## Activity:
The answer must be an exact transcription of the lines below from the first through the one containing "TR3: NPN 2N2222", with the pictures left out; please add nothing else.

## Available data:
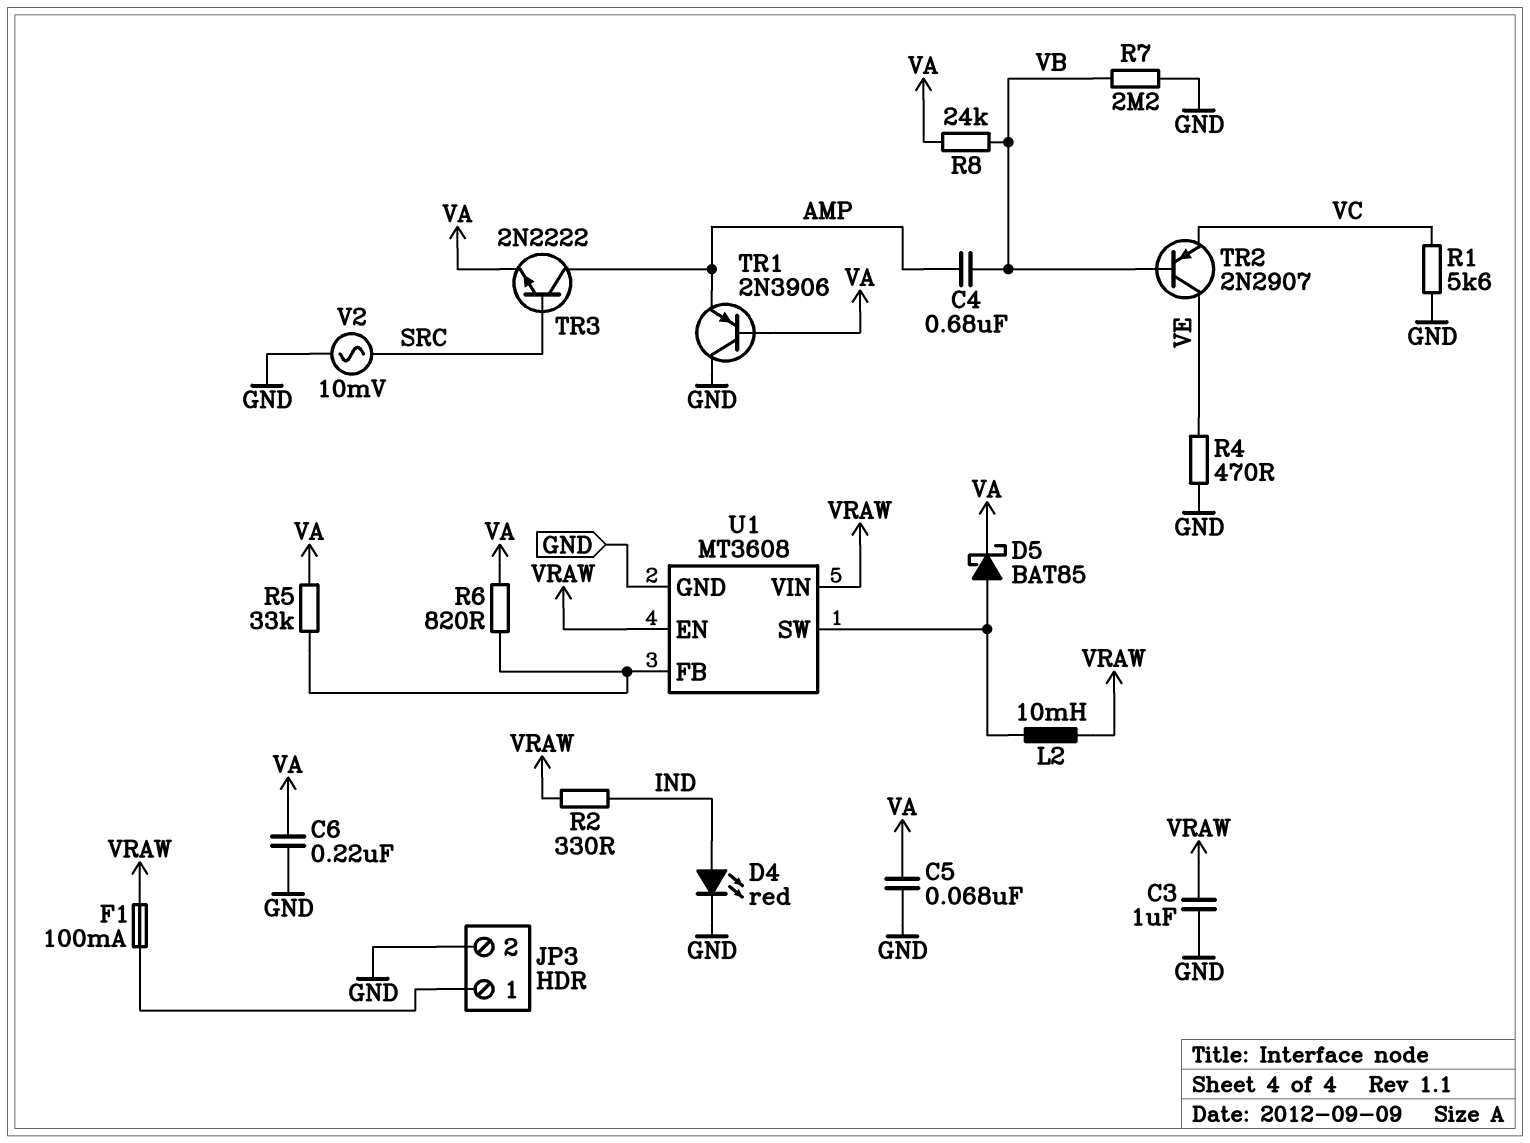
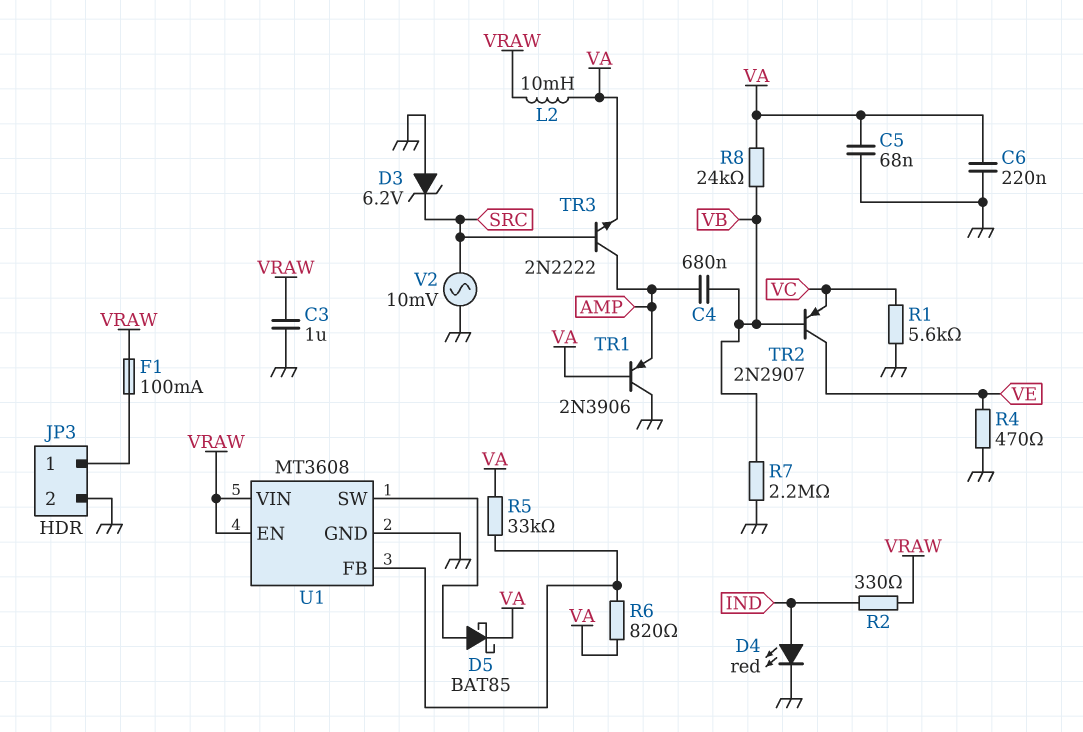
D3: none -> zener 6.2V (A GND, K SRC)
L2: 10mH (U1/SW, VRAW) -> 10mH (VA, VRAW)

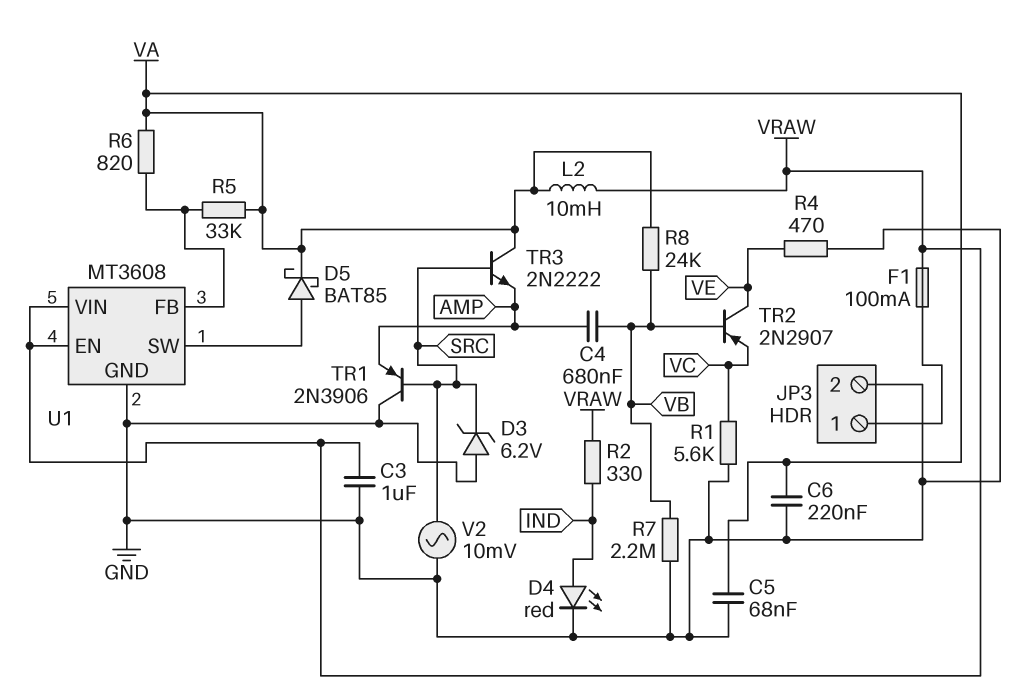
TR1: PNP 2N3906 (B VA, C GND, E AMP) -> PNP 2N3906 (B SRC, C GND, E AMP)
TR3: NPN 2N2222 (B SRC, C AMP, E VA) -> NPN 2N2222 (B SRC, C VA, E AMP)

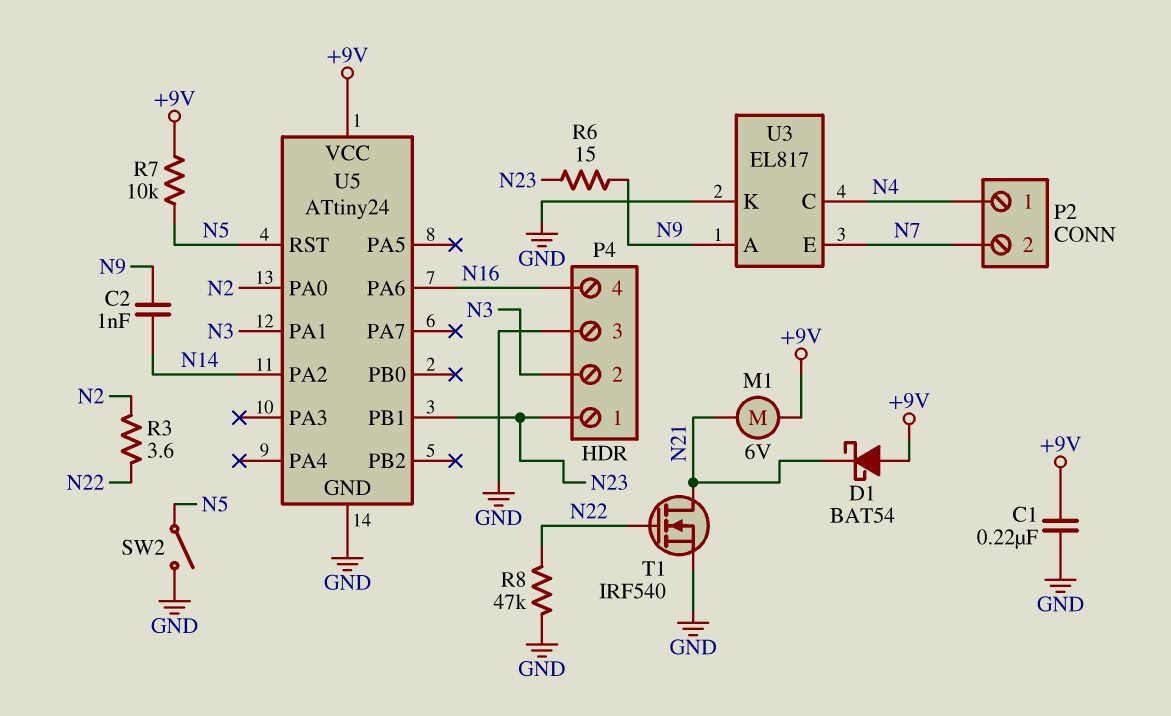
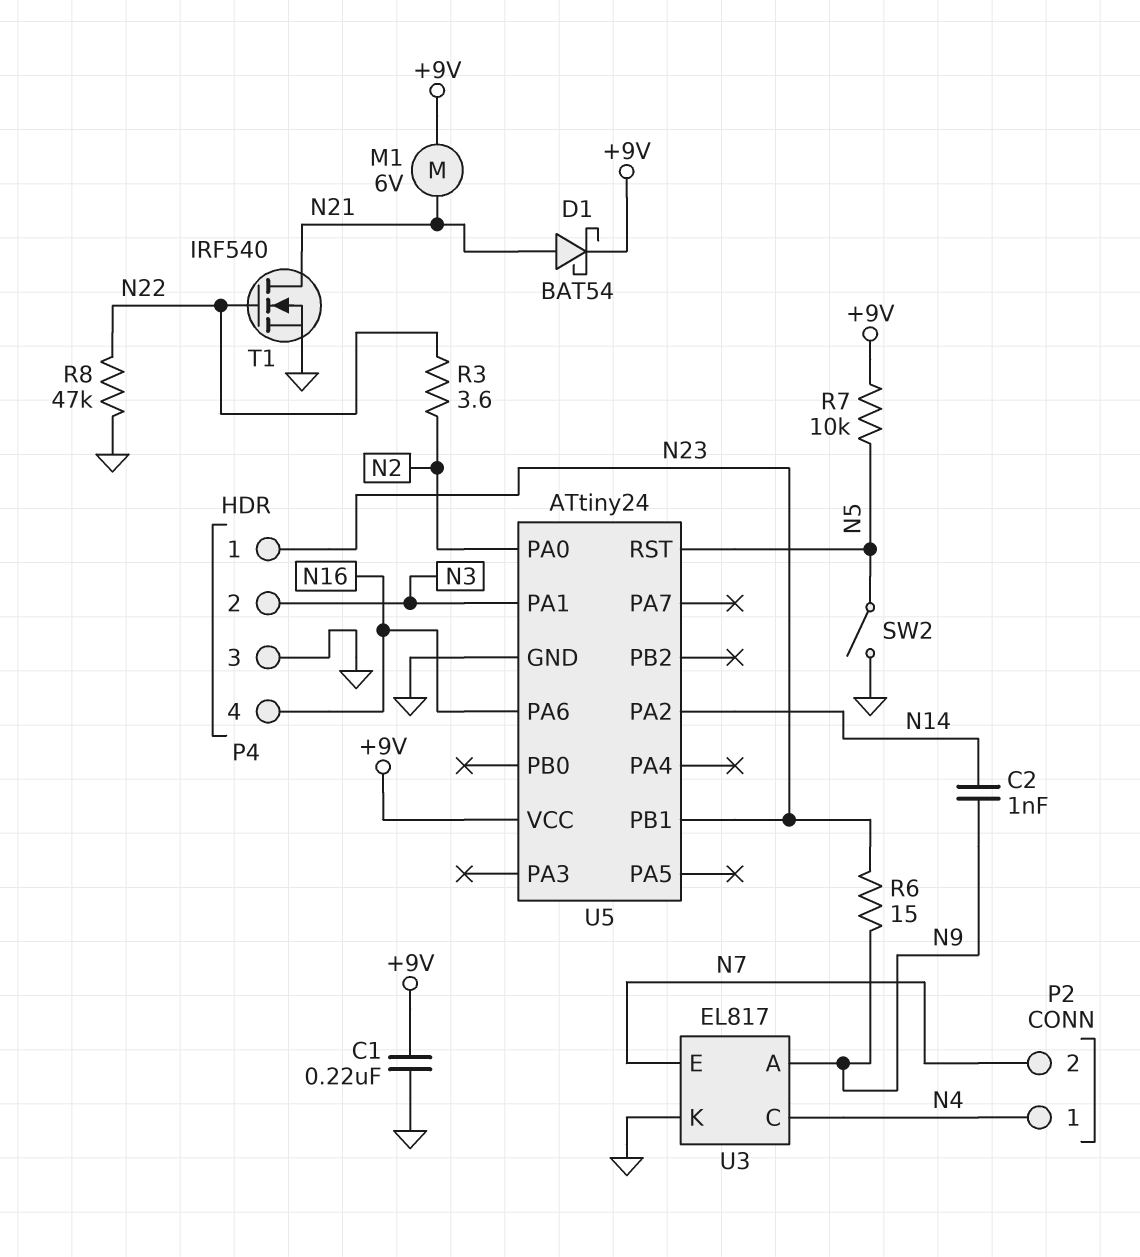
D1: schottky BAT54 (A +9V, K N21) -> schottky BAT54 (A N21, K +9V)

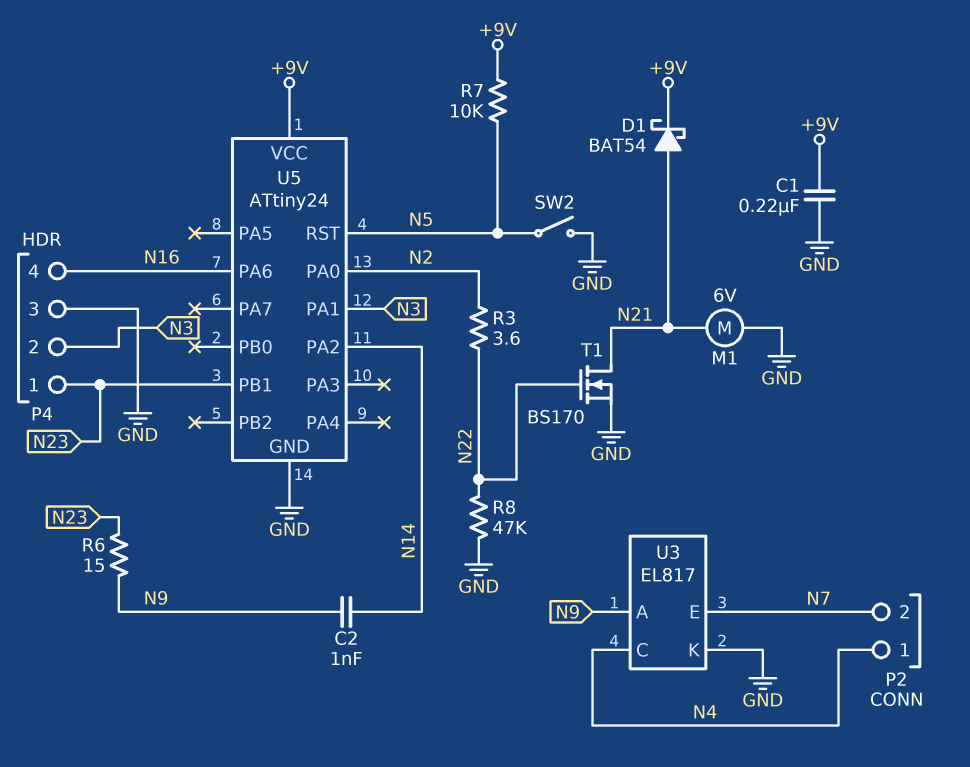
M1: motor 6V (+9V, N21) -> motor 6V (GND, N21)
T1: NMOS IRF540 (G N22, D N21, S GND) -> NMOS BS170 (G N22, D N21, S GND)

## Exercise result:
D3: none -> zener 6.2V (A GND, K SRC)
L2: 10mH (U1/SW, VRAW) -> 10mH (VA, VRAW)

TR1: PNP 2N3906 (B VA, C GND, E AMP) -> PNP 2N3906 (B SRC, C GND, E AMP)
TR3: NPN 2N2222 (B SRC, C AMP, E VA) -> NPN 2N2222 (B SRC, C VA, E AMP)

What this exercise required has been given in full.